> Task statement: Return the run of lines below that opens with the line containing "C9: 10nF (GND, W14) -> 10nF (GND, W7)" and closes with the line containing "V1: AC 2V (GND, W9)", keeping each one exact.

> Recorded information:
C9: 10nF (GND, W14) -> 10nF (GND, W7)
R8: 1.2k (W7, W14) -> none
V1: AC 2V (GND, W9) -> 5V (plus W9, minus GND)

...

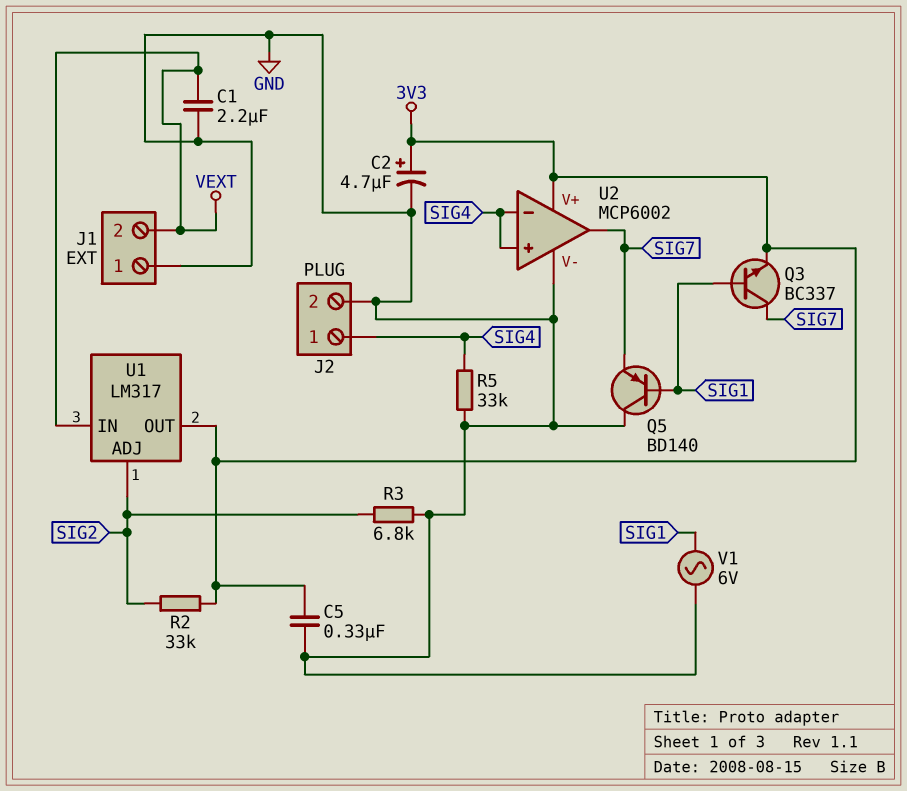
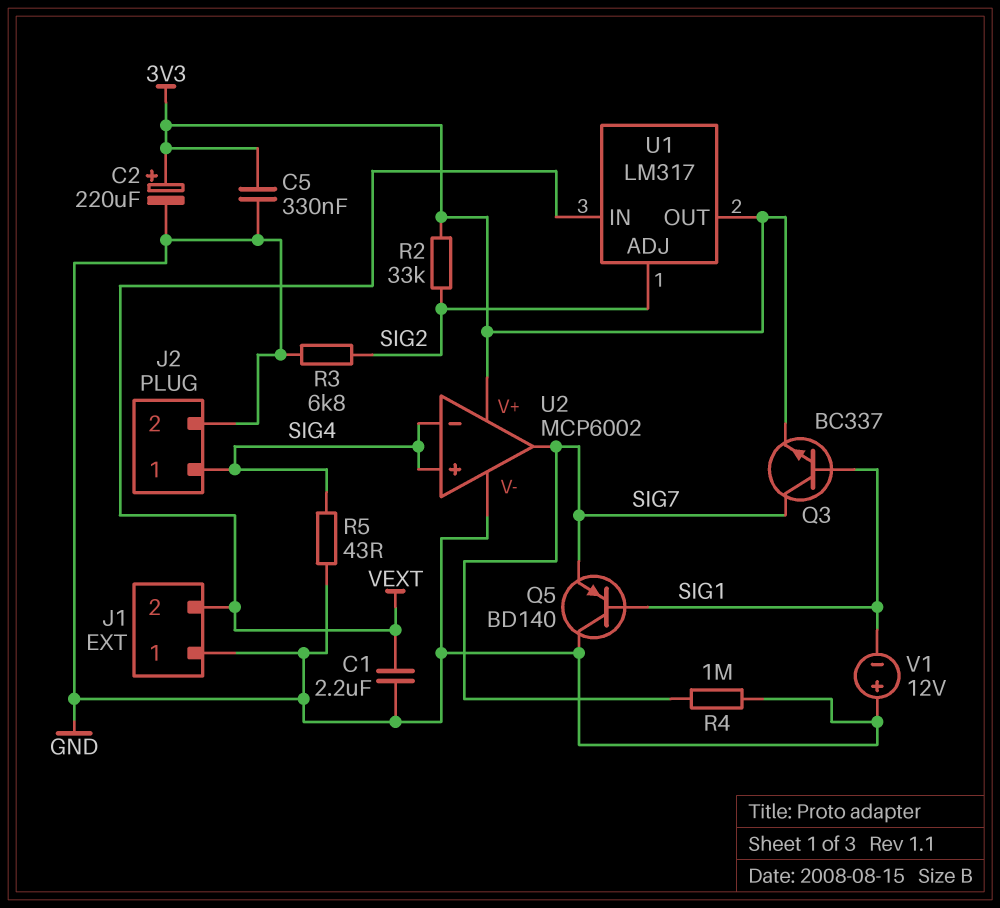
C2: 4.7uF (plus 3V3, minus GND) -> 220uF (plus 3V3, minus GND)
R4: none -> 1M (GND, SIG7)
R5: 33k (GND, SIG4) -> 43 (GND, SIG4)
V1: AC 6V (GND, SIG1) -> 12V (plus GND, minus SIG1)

---

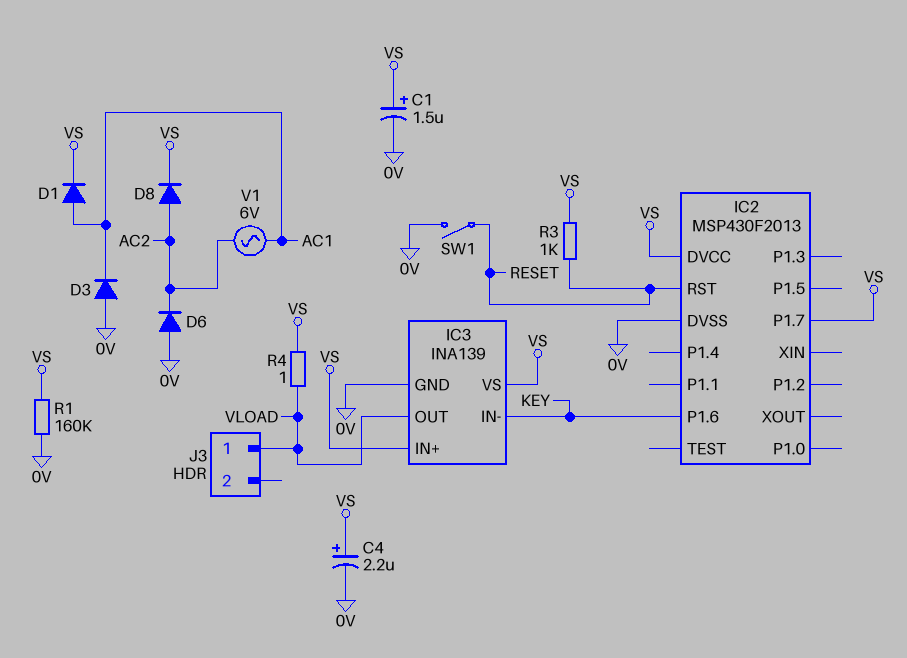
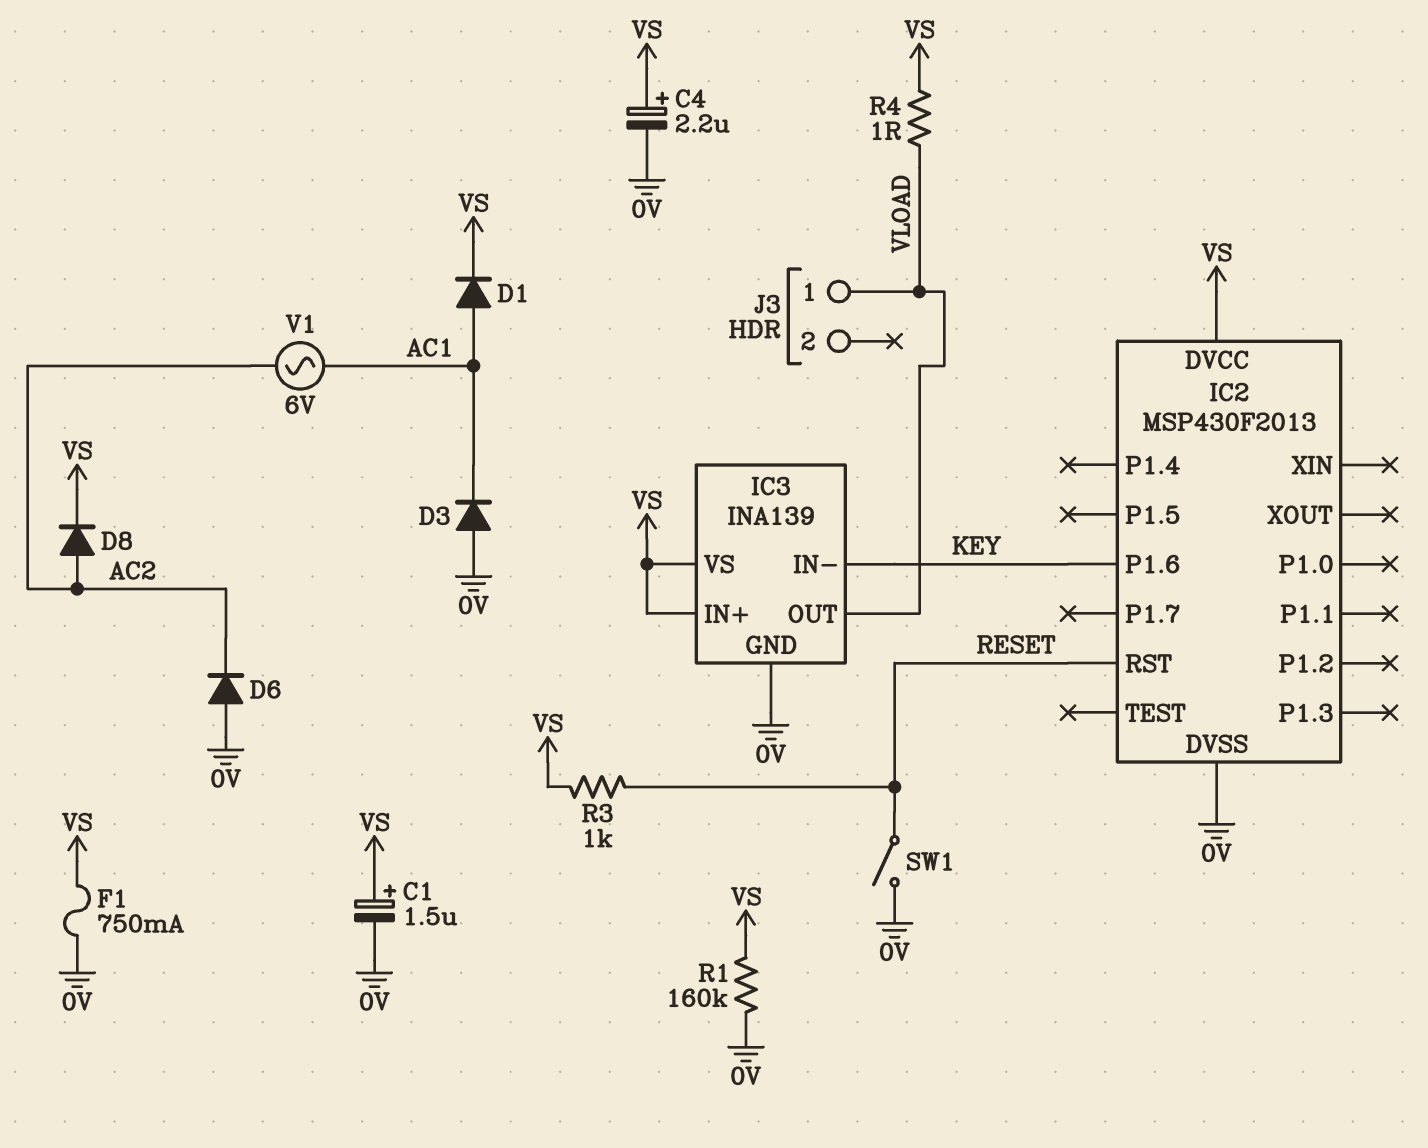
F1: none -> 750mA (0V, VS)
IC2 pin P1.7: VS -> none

> Output below:
C9: 10nF (GND, W14) -> 10nF (GND, W7)
R8: 1.2k (W7, W14) -> none
V1: AC 2V (GND, W9) -> 5V (plus W9, minus GND)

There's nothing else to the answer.